**WORK INSTRUCTION**
Only some lines are wanted. Transcribe, exactly, the lines below from the line with "207, 495, 235>" up to and including the line with "385, 424, 422>".

**EXERCISE DATA**
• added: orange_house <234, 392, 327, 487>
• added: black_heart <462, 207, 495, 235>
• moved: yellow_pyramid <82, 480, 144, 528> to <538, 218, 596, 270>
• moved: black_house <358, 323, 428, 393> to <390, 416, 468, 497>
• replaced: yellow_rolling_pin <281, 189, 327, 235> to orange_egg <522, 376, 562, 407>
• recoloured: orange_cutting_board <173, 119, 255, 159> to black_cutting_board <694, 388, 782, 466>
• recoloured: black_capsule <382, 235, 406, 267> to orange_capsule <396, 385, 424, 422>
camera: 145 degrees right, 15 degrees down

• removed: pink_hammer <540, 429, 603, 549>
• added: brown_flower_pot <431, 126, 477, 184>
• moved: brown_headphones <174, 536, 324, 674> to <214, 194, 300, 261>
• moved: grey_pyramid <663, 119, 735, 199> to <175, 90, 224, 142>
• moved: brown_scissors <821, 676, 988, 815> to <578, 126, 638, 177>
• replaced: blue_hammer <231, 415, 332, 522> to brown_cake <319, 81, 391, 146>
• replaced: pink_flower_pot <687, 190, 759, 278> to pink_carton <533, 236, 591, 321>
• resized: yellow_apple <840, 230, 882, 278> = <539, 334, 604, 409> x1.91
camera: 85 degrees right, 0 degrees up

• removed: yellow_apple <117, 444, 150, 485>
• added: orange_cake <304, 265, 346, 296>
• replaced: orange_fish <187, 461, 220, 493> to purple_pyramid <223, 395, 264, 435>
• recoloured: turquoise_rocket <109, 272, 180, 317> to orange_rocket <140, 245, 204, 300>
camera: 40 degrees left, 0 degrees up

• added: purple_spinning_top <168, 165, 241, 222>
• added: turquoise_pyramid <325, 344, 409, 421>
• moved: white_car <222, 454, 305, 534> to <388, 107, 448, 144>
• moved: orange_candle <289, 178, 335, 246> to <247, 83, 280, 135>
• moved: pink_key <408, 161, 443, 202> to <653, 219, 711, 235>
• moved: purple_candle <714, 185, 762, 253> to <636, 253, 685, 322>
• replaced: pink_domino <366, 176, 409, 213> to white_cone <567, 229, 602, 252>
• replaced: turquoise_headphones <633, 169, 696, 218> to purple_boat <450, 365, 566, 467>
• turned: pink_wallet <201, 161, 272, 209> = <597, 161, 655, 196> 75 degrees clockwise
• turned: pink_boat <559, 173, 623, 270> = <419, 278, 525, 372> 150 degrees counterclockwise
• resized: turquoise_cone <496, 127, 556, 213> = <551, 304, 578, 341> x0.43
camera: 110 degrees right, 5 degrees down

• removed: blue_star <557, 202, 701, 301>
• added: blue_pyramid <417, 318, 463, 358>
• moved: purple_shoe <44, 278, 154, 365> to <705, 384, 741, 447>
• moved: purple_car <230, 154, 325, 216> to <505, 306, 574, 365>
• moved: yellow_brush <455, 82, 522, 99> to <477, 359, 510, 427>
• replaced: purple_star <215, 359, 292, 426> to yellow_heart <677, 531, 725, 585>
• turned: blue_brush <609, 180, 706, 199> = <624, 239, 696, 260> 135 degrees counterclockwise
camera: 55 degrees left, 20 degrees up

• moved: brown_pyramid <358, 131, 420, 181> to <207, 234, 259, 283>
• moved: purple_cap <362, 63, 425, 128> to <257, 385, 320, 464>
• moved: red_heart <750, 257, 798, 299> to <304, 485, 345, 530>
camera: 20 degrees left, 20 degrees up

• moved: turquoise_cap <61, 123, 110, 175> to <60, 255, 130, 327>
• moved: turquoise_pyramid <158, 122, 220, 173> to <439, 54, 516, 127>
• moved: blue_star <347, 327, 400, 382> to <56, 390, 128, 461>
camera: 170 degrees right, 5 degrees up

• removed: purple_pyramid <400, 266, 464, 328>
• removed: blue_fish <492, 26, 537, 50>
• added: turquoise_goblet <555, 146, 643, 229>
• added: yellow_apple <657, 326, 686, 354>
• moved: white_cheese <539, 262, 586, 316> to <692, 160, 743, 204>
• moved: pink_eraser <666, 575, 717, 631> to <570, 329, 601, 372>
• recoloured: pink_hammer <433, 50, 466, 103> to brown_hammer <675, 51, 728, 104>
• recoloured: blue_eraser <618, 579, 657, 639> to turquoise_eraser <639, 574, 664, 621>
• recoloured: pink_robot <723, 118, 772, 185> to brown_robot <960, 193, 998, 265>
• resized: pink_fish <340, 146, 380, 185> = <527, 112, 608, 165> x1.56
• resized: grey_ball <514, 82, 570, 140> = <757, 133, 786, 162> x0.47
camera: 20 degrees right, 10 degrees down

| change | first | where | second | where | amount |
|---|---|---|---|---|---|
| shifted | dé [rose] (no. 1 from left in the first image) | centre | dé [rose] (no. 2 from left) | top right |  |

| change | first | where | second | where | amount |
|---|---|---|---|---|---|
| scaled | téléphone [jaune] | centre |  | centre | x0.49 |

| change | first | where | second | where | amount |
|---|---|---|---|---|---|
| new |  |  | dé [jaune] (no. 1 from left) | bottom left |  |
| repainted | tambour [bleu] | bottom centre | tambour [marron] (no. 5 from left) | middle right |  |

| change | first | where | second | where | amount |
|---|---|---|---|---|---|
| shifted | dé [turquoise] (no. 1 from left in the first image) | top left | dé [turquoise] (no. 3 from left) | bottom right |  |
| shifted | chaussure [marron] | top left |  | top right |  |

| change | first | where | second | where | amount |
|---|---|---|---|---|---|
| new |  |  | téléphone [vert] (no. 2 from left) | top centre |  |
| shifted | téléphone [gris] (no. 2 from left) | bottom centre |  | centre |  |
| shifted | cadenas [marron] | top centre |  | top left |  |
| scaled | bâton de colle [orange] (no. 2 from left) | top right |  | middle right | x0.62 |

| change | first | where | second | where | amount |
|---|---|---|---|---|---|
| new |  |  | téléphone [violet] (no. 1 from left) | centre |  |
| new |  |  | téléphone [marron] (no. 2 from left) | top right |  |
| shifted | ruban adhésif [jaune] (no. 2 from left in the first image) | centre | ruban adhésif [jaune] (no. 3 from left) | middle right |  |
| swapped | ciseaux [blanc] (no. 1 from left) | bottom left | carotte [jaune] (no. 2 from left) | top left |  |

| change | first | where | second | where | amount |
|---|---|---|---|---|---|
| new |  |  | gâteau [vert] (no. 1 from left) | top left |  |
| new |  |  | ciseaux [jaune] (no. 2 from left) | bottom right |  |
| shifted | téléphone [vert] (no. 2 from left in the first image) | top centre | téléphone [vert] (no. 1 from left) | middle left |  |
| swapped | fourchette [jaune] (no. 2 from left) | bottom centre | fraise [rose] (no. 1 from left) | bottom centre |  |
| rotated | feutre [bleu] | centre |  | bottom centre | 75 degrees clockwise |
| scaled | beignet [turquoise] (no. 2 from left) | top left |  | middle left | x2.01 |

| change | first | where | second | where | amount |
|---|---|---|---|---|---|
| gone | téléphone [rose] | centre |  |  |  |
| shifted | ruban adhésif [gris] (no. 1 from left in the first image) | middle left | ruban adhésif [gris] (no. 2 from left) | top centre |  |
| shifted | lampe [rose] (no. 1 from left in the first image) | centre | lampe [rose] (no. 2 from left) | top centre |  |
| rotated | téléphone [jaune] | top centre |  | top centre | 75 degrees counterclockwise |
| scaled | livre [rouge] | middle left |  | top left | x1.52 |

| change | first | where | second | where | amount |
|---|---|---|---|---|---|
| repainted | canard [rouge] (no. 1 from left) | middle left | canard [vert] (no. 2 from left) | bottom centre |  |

**EXERCISE RESULT**
• added: black_heart <462, 207, 495, 235>
• moved: yellow_pyramid <82, 480, 144, 528> to <538, 218, 596, 270>
• moved: black_house <358, 323, 428, 393> to <390, 416, 468, 497>
• replaced: yellow_rolling_pin <281, 189, 327, 235> to orange_egg <522, 376, 562, 407>
• recoloured: orange_cutting_board <173, 119, 255, 159> to black_cutting_board <694, 388, 782, 466>
• recoloured: black_capsule <382, 235, 406, 267> to orange_capsule <396, 385, 424, 422>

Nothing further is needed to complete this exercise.